### Work instructions:
Using the data that follows, give the number of lines in which the word "lila" occurs. Write only the number.

####

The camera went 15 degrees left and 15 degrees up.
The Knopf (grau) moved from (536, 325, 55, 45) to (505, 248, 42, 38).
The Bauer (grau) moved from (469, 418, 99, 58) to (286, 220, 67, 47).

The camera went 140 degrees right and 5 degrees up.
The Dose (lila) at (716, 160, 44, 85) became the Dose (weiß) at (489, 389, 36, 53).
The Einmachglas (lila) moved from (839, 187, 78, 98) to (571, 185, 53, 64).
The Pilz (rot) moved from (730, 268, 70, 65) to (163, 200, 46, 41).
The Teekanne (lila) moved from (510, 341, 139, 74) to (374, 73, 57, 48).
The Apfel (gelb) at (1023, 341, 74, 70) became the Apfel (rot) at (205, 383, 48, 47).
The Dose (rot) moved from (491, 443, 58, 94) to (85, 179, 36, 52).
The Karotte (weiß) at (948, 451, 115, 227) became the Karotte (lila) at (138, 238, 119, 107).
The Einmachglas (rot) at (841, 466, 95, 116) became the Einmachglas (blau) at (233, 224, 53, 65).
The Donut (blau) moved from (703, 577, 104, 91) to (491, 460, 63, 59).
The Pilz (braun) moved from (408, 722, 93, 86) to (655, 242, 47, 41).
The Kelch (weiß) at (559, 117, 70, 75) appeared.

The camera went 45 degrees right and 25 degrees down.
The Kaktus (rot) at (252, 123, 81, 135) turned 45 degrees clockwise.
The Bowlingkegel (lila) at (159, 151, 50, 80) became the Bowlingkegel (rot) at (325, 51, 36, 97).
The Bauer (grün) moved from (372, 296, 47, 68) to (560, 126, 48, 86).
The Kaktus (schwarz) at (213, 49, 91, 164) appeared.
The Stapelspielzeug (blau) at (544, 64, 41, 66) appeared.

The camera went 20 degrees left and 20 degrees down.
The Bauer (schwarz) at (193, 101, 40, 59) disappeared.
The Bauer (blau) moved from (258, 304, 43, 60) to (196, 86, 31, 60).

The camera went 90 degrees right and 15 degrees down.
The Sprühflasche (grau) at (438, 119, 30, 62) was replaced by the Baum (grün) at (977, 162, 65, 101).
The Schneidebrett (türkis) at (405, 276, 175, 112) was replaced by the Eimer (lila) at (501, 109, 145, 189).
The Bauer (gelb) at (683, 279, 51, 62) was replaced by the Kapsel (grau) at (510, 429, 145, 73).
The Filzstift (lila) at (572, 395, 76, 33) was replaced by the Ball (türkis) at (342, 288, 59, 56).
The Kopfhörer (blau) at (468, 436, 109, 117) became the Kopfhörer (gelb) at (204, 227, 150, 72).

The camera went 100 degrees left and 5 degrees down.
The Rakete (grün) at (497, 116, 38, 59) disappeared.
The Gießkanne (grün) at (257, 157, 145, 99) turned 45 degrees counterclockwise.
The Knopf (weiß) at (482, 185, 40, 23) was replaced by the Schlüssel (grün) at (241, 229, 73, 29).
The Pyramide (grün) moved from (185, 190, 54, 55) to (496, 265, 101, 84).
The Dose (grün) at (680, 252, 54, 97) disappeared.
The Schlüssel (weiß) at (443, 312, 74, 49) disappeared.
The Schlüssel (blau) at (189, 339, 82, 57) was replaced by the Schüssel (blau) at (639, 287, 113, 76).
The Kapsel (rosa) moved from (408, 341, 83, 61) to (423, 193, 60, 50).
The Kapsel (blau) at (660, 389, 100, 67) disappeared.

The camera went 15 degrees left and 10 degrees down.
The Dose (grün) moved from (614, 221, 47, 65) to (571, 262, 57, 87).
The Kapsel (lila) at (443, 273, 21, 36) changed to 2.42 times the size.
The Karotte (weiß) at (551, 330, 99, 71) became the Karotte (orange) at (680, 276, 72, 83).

####

### Output:
8